**The task**
The data below holds the lines to copy: everything from the line containing "brown robot: 5 -> 3" to the line containing "red strawberry: 5 -> 4", both ends included, set down exactly.

**Records to process**
════════════════════

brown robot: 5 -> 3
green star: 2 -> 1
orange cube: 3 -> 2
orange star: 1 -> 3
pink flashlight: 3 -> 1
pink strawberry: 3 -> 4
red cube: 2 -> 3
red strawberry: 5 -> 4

════════════════════

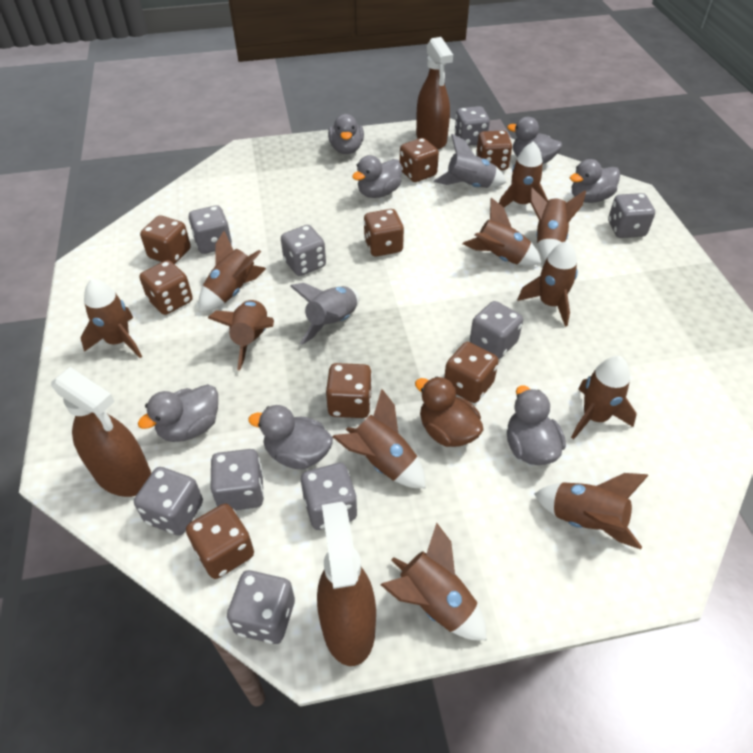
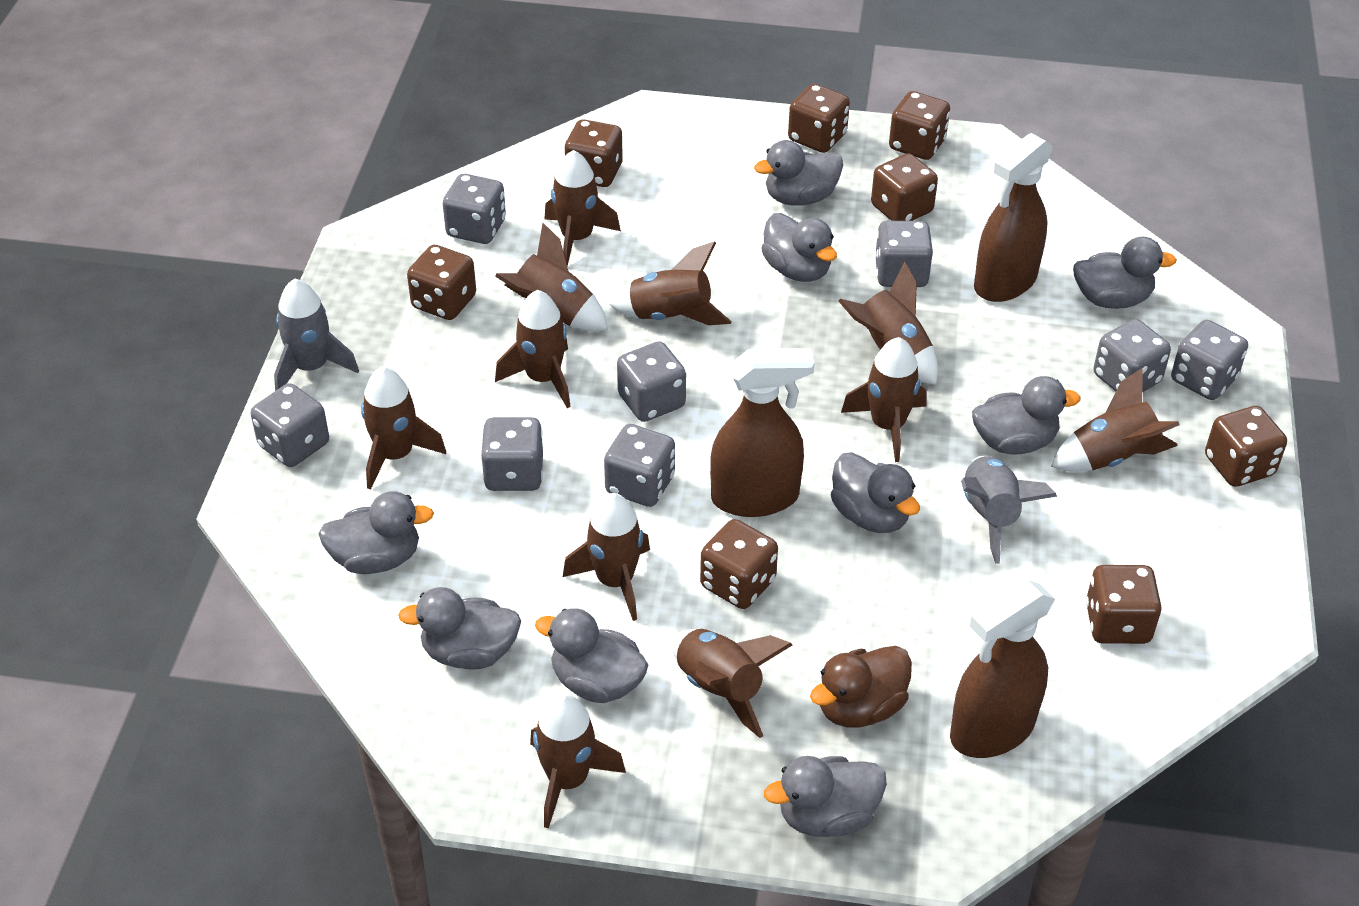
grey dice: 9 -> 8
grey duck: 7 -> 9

════════════════════

**Expected answer**
brown robot: 5 -> 3
green star: 2 -> 1
orange cube: 3 -> 2
orange star: 1 -> 3
pink flashlight: 3 -> 1
pink strawberry: 3 -> 4
red cube: 2 -> 3
red strawberry: 5 -> 4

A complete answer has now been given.